Activity ->
Produce a word-for-word copy of the data that follows, excluding images.

[Coordinate-based object records]
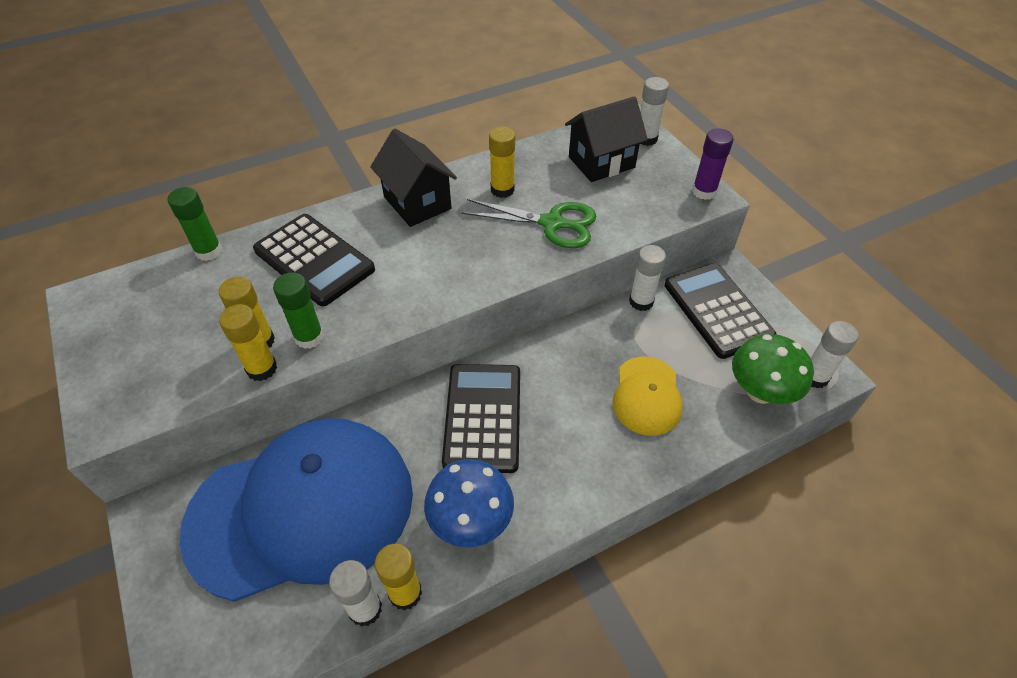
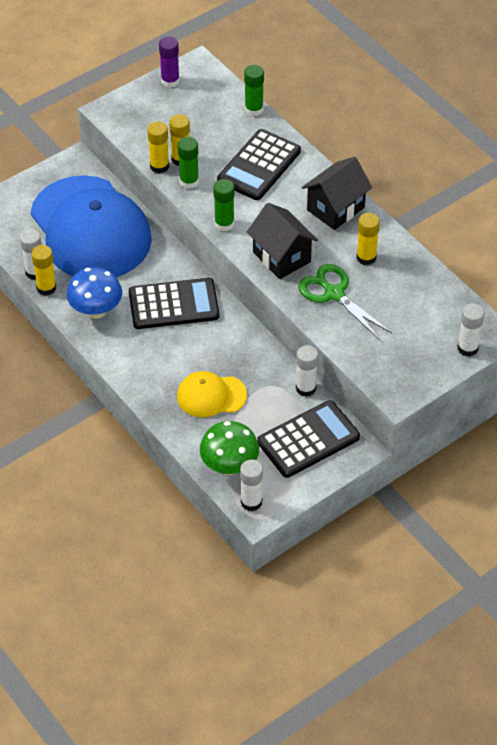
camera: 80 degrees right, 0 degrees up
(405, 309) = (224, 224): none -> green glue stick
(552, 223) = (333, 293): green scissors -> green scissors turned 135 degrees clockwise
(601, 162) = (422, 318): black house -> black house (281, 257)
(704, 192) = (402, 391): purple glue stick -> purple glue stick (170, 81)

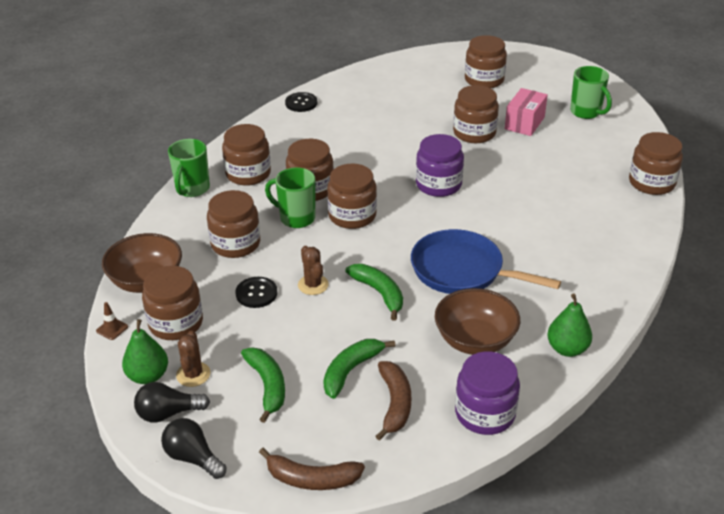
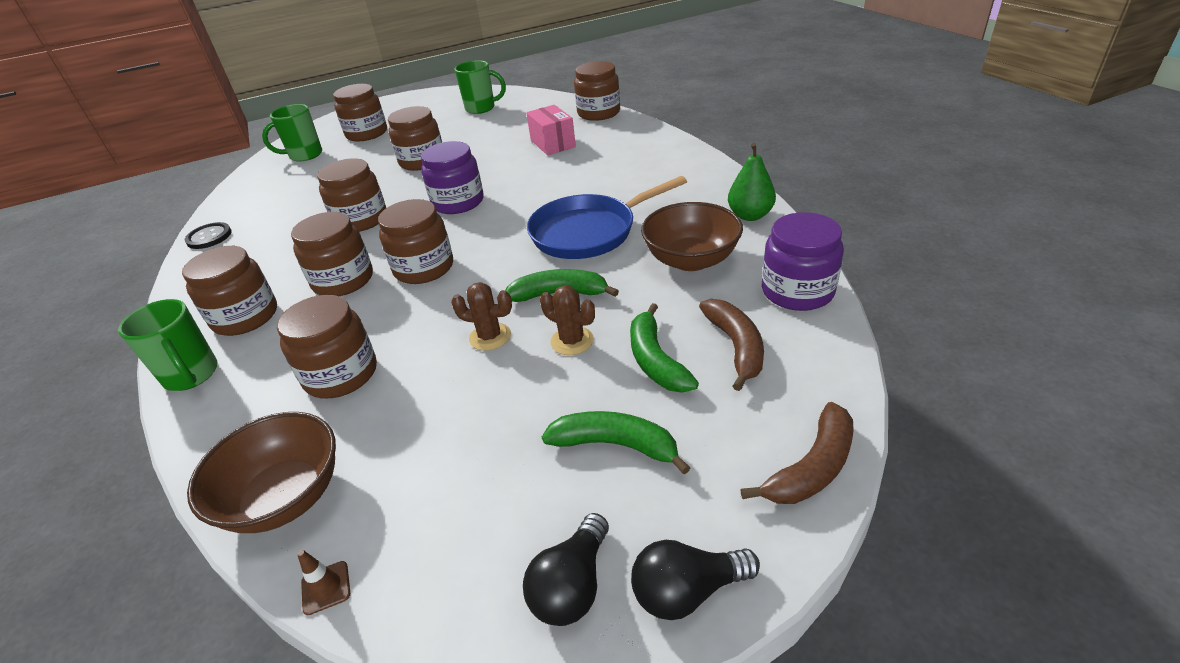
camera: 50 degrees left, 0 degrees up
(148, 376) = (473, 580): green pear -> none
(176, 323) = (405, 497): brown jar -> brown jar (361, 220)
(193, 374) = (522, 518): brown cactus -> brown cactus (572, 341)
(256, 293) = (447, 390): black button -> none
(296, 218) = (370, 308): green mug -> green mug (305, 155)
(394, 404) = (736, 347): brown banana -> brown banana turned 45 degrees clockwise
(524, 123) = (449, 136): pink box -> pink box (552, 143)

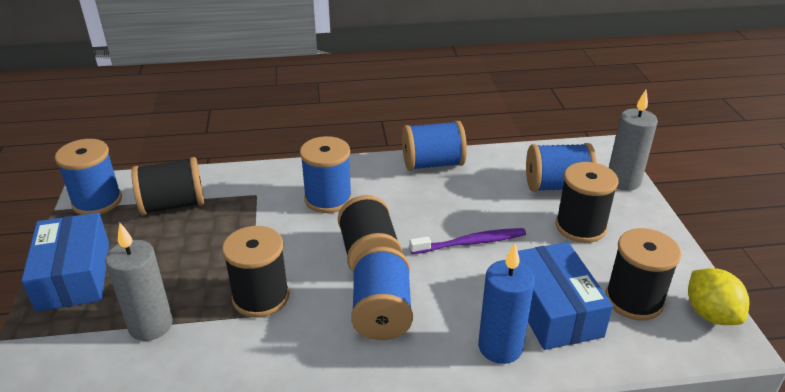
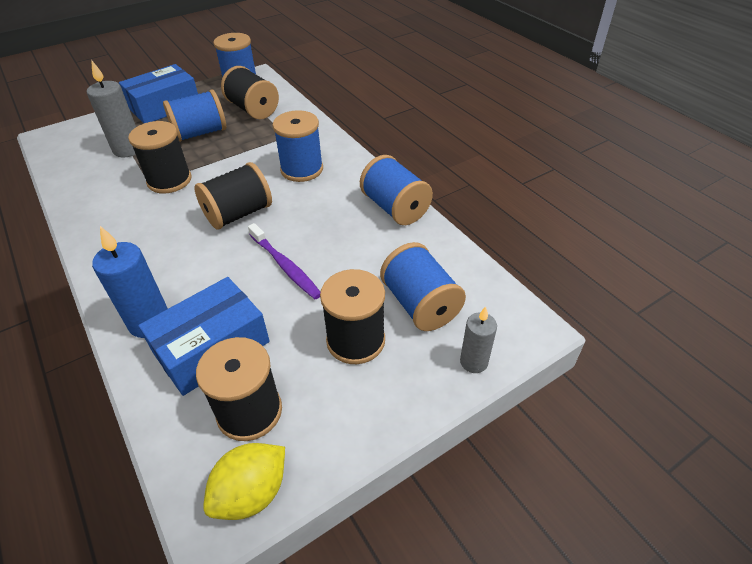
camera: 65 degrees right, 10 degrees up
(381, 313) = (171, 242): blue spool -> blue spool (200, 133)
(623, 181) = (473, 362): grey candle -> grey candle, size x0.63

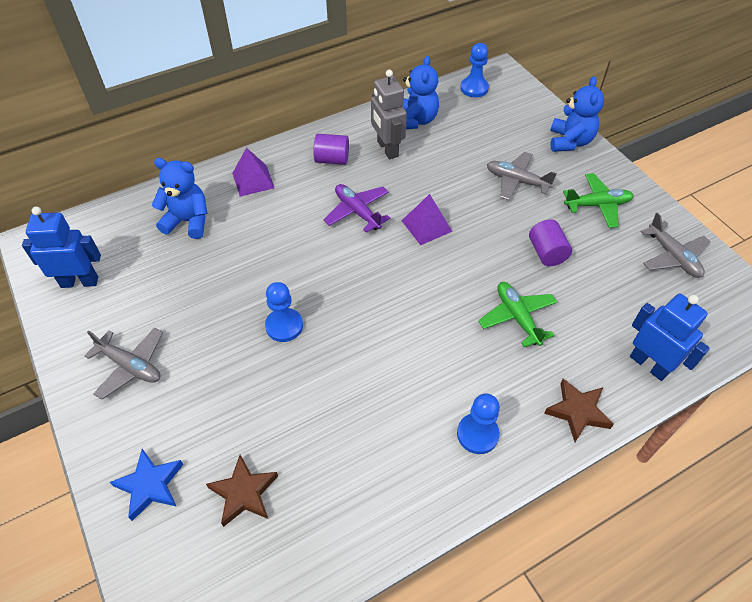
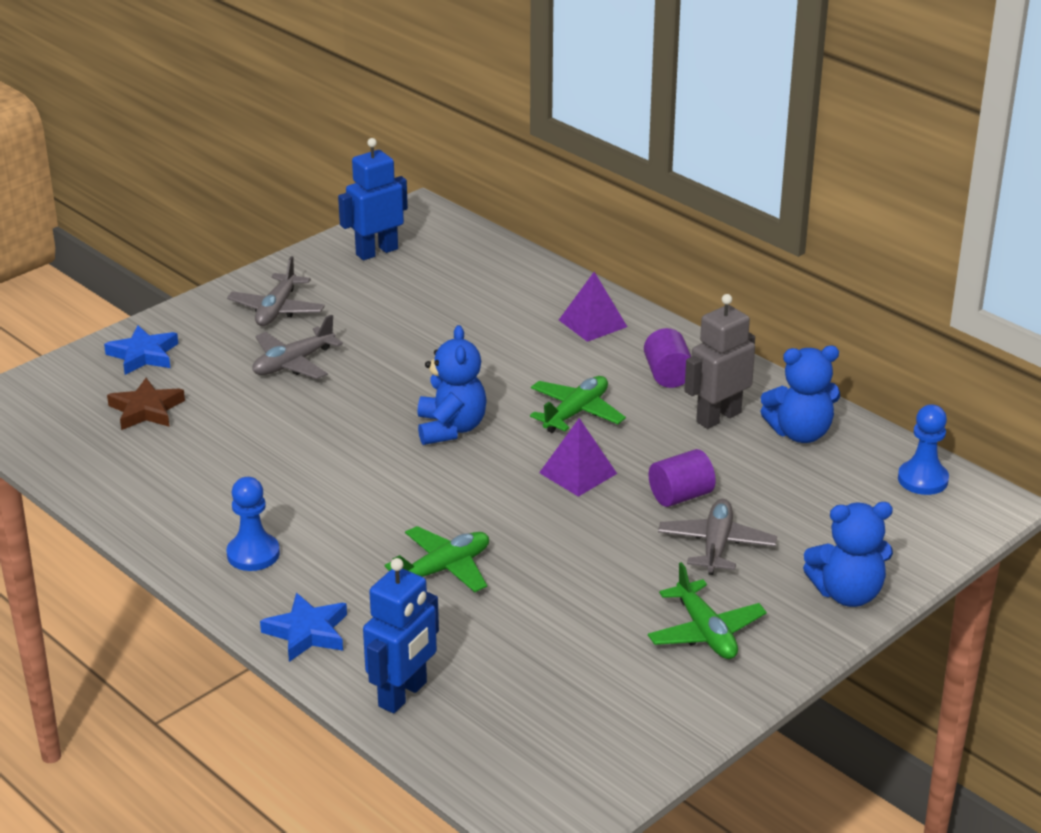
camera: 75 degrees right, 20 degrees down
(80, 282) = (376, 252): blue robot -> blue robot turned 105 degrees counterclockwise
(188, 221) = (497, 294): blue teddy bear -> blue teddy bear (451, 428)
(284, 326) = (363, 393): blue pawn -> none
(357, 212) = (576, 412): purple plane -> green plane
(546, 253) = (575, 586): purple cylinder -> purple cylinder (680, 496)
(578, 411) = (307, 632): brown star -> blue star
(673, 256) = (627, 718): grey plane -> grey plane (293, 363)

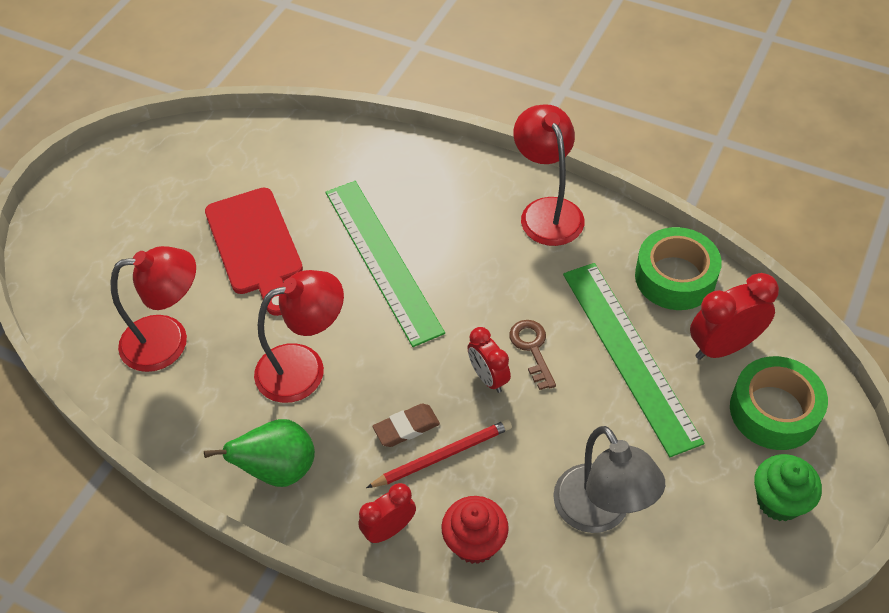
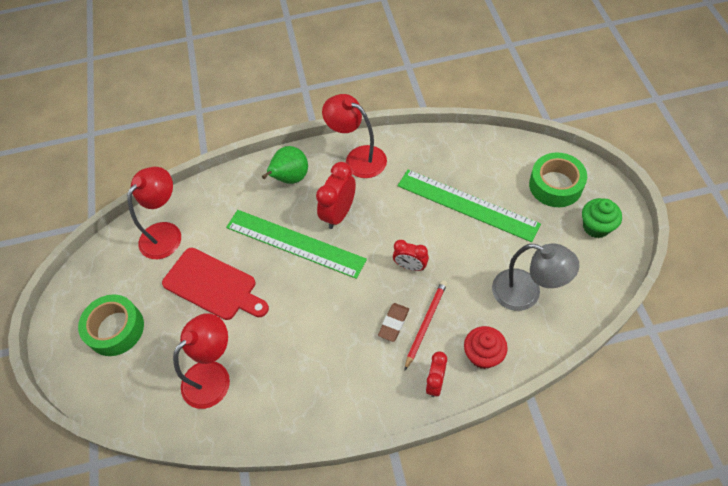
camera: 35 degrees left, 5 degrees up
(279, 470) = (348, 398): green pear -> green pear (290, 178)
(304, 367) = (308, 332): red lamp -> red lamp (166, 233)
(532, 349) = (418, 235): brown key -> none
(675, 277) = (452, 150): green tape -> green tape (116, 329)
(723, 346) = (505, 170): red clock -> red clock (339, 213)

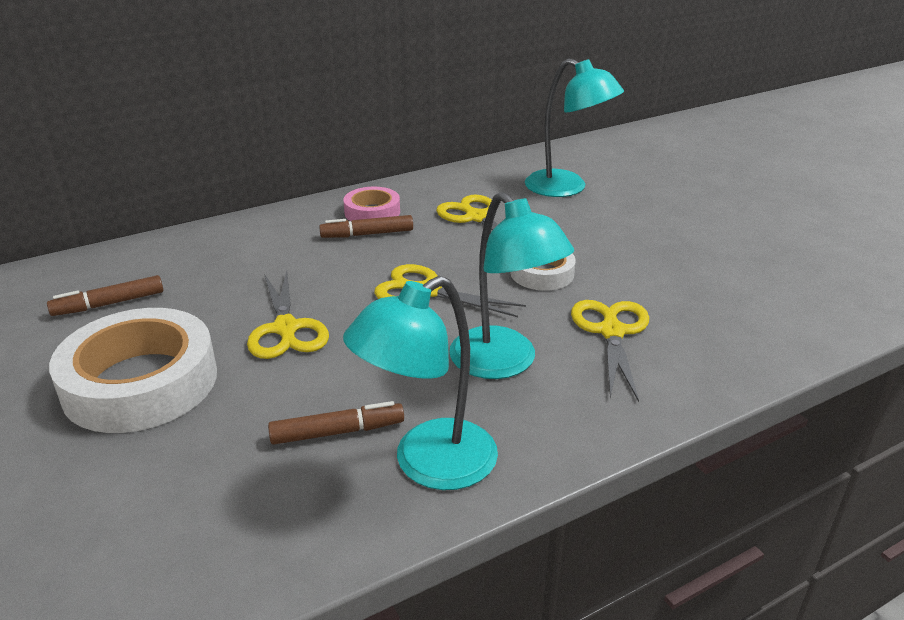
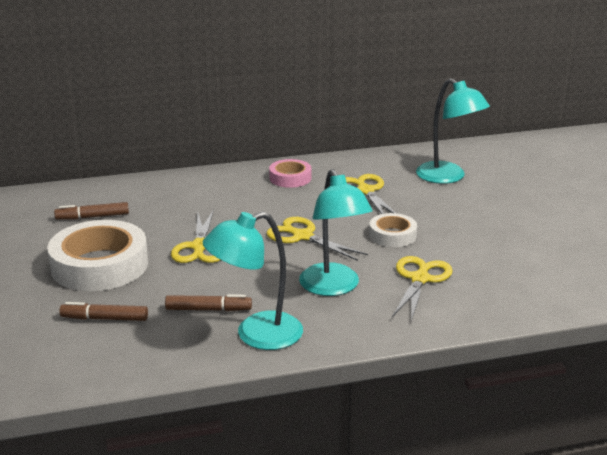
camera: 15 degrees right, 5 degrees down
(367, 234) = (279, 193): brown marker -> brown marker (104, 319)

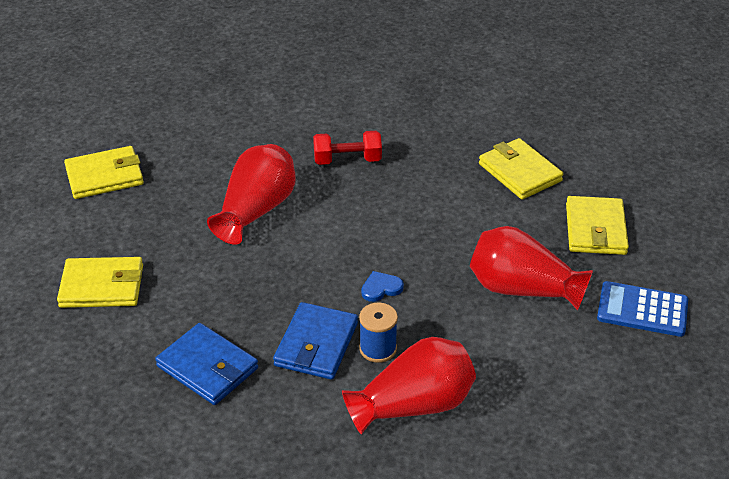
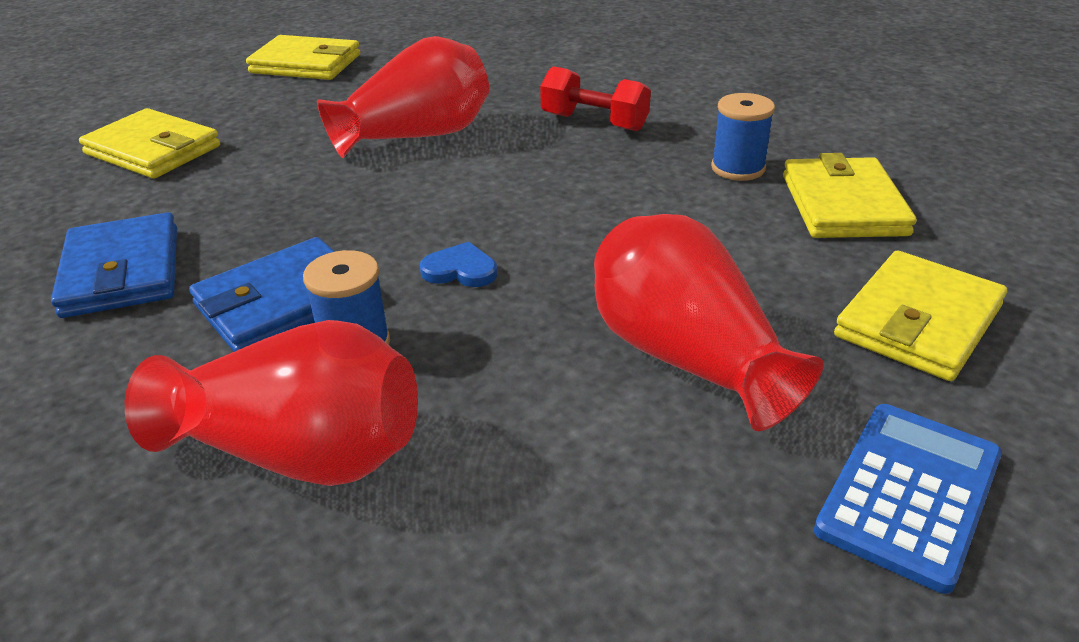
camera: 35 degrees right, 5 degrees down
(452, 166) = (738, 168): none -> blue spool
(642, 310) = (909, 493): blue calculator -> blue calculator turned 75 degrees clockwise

Your solution ->
camera: 80 degrees right, 0 degrees up
(405, 309) = (224, 224): none -> green glue stick
(552, 223) = (333, 293): green scissors -> green scissors turned 135 degrees clockwise
(601, 162) = (422, 318): black house -> black house (281, 257)
(704, 192) = (402, 391): purple glue stick -> purple glue stick (170, 81)

camera: 50 degrees left, 0 degrees up
(148, 376) = (473, 580): green pear -> none
(176, 323) = (405, 497): brown jar -> brown jar (361, 220)
(193, 374) = (522, 518): brown cactus -> brown cactus (572, 341)
(256, 293) = (447, 390): black button -> none
(296, 218) = (370, 308): green mug -> green mug (305, 155)
(394, 404) = (736, 347): brown banana -> brown banana turned 45 degrees clockwise
(524, 123) = (449, 136): pink box -> pink box (552, 143)

camera: 65 degrees right, 10 degrees up
(381, 313) = (171, 242): blue spool -> blue spool (200, 133)
(623, 181) = (473, 362): grey candle -> grey candle, size x0.63

camera: 75 degrees right, 20 degrees down
(80, 282) = (376, 252): blue robot -> blue robot turned 105 degrees counterclockwise
(188, 221) = (497, 294): blue teddy bear -> blue teddy bear (451, 428)
(284, 326) = (363, 393): blue pawn -> none
(357, 212) = (576, 412): purple plane -> green plane
(546, 253) = (575, 586): purple cylinder -> purple cylinder (680, 496)
(578, 411) = (307, 632): brown star -> blue star
(673, 256) = (627, 718): grey plane -> grey plane (293, 363)

camera: 35 degrees left, 5 degrees up
(279, 470) = (348, 398): green pear -> green pear (290, 178)
(304, 367) = (308, 332): red lamp -> red lamp (166, 233)
(532, 349) = (418, 235): brown key -> none
(675, 277) = (452, 150): green tape -> green tape (116, 329)
(723, 346) = (505, 170): red clock -> red clock (339, 213)

camera: 15 degrees right, 5 degrees down
(367, 234) = (279, 193): brown marker -> brown marker (104, 319)

camera: 35 degrees right, 5 degrees down
(452, 166) = (738, 168): none -> blue spool
(642, 310) = (909, 493): blue calculator -> blue calculator turned 75 degrees clockwise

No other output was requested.